# [Image change detection data]
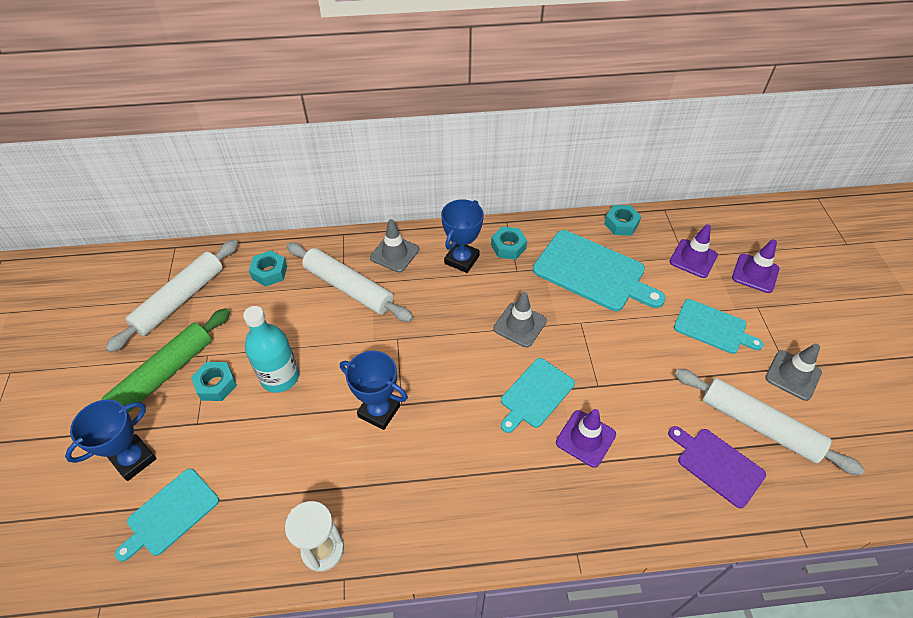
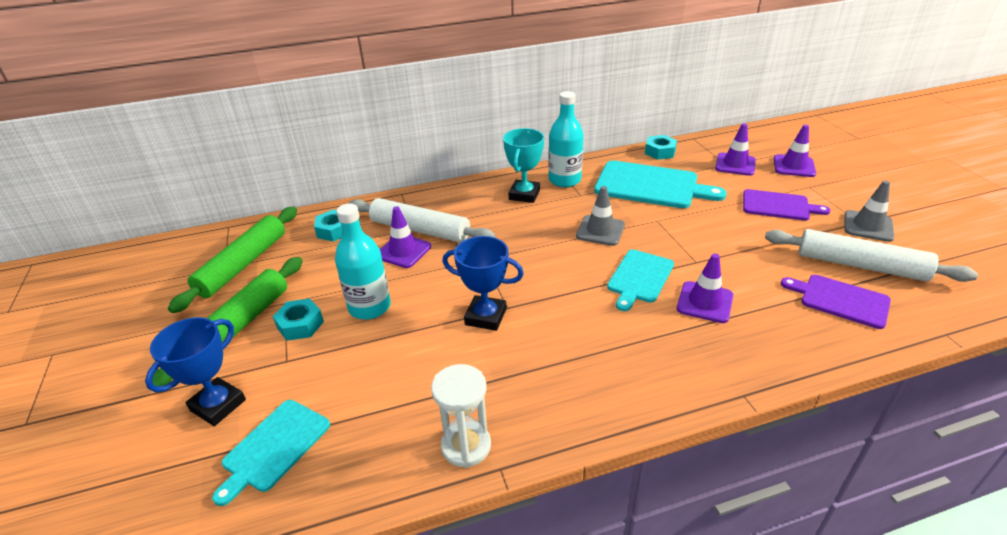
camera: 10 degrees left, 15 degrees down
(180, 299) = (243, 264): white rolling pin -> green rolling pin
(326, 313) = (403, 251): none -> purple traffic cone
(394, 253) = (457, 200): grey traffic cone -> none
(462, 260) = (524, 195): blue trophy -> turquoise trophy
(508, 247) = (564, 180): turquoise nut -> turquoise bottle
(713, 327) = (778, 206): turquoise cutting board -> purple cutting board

# [DESCRIPTION OF THE TASK]
What's needed is a word-for-word copy of the lines from the one holding "(462, 260) = (524, 195): blue" through the final line of the data.

# [RESPONSE]
(462, 260) = (524, 195): blue trophy -> turquoise trophy
(508, 247) = (564, 180): turquoise nut -> turquoise bottle
(713, 327) = (778, 206): turquoise cutting board -> purple cutting board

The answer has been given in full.